*EXERCISE*.
Quote the whole listing word for word. Do not include the pictures.

*PROVIDED DATA*.

————

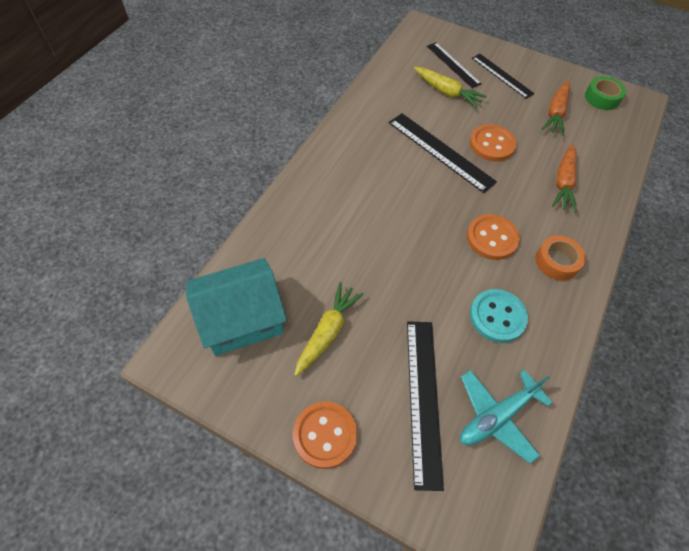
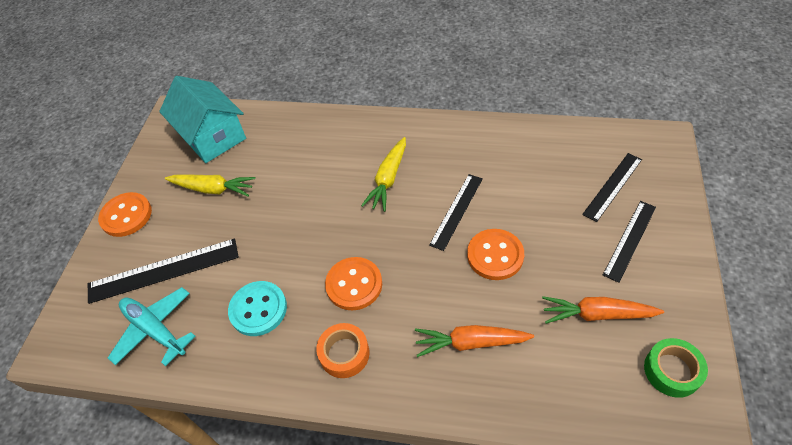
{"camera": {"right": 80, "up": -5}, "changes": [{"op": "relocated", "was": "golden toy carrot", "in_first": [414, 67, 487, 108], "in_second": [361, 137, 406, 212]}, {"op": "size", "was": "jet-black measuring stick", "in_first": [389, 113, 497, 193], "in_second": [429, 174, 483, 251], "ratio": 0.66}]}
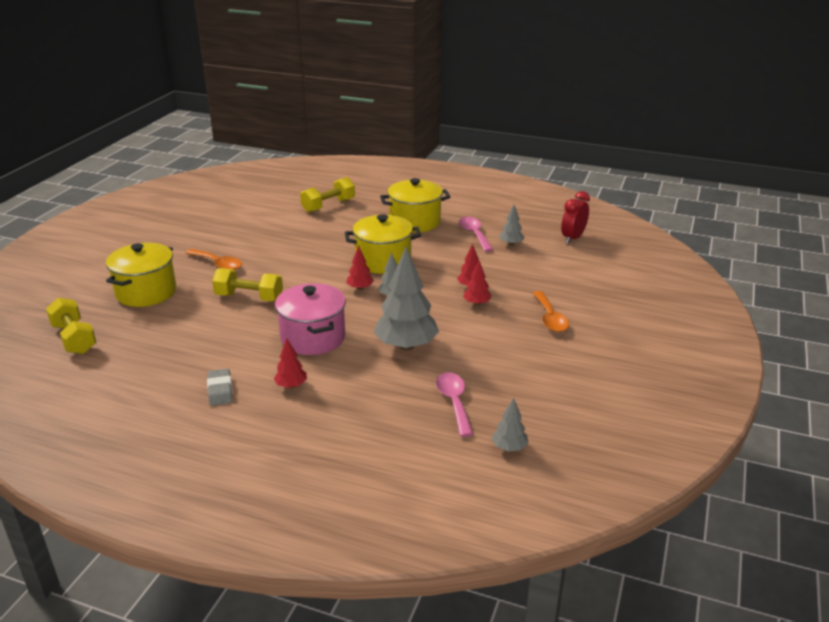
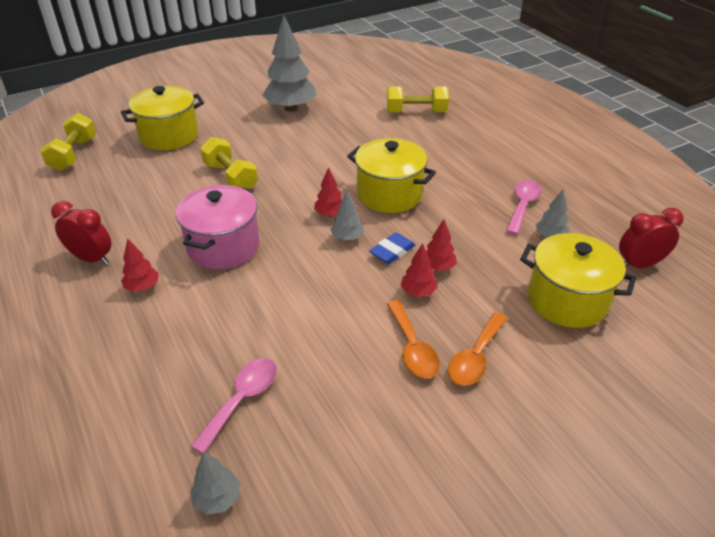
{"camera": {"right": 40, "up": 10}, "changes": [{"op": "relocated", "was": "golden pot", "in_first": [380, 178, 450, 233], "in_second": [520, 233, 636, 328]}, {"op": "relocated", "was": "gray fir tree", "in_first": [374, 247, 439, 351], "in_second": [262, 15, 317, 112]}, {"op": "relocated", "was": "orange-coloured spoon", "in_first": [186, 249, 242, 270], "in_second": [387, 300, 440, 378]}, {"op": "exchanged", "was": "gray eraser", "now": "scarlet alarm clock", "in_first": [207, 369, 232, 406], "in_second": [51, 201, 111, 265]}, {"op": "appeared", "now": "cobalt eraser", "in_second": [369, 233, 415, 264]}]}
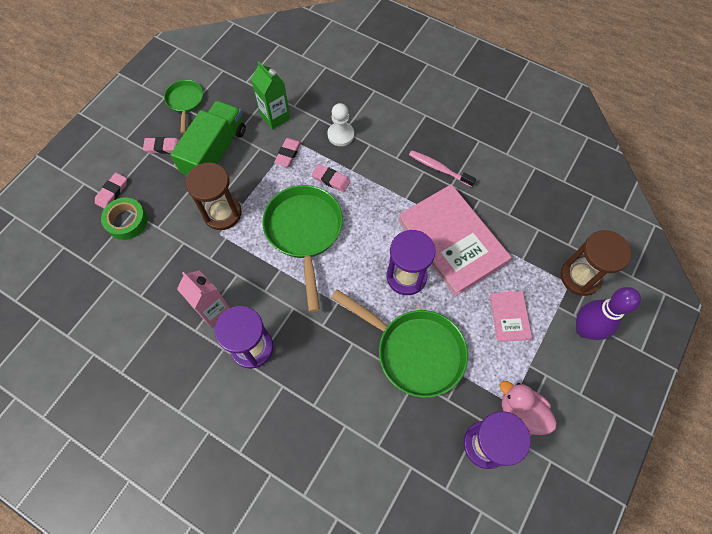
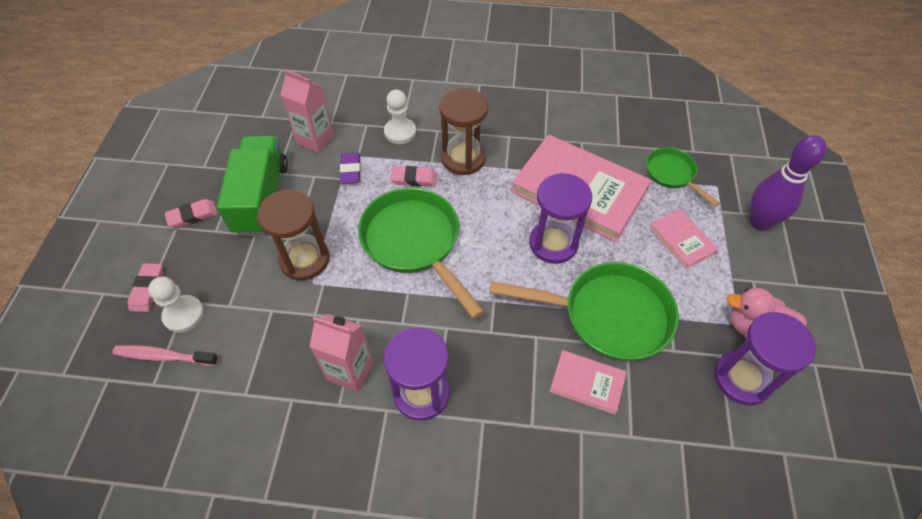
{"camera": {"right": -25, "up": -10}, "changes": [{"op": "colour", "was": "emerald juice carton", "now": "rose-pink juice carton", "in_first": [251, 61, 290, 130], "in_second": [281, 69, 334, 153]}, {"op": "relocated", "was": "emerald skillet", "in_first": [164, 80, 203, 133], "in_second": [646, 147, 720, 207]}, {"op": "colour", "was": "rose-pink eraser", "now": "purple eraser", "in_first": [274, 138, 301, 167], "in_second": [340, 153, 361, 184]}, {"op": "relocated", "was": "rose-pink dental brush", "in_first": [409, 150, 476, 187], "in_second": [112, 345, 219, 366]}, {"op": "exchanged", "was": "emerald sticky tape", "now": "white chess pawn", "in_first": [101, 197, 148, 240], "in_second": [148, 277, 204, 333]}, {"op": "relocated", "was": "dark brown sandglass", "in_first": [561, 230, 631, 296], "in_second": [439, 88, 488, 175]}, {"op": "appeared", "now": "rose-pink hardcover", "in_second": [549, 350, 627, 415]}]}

————

*ANSWER TO THIS TASK*.
{"camera": {"right": 80, "up": -5}, "changes": [{"op": "relocated", "was": "golden toy carrot", "in_first": [414, 67, 487, 108], "in_second": [361, 137, 406, 212]}, {"op": "size", "was": "jet-black measuring stick", "in_first": [389, 113, 497, 193], "in_second": [429, 174, 483, 251], "ratio": 0.66}]}
{"camera": {"right": 40, "up": 10}, "changes": [{"op": "relocated", "was": "golden pot", "in_first": [380, 178, 450, 233], "in_second": [520, 233, 636, 328]}, {"op": "relocated", "was": "gray fir tree", "in_first": [374, 247, 439, 351], "in_second": [262, 15, 317, 112]}, {"op": "relocated", "was": "orange-coloured spoon", "in_first": [186, 249, 242, 270], "in_second": [387, 300, 440, 378]}, {"op": "exchanged", "was": "gray eraser", "now": "scarlet alarm clock", "in_first": [207, 369, 232, 406], "in_second": [51, 201, 111, 265]}, {"op": "appeared", "now": "cobalt eraser", "in_second": [369, 233, 415, 264]}]}
{"camera": {"right": -25, "up": -10}, "changes": [{"op": "colour", "was": "emerald juice carton", "now": "rose-pink juice carton", "in_first": [251, 61, 290, 130], "in_second": [281, 69, 334, 153]}, {"op": "relocated", "was": "emerald skillet", "in_first": [164, 80, 203, 133], "in_second": [646, 147, 720, 207]}, {"op": "colour", "was": "rose-pink eraser", "now": "purple eraser", "in_first": [274, 138, 301, 167], "in_second": [340, 153, 361, 184]}, {"op": "relocated", "was": "rose-pink dental brush", "in_first": [409, 150, 476, 187], "in_second": [112, 345, 219, 366]}, {"op": "exchanged", "was": "emerald sticky tape", "now": "white chess pawn", "in_first": [101, 197, 148, 240], "in_second": [148, 277, 204, 333]}, {"op": "relocated", "was": "dark brown sandglass", "in_first": [561, 230, 631, 296], "in_second": [439, 88, 488, 175]}, {"op": "appeared", "now": "rose-pink hardcover", "in_second": [549, 350, 627, 415]}]}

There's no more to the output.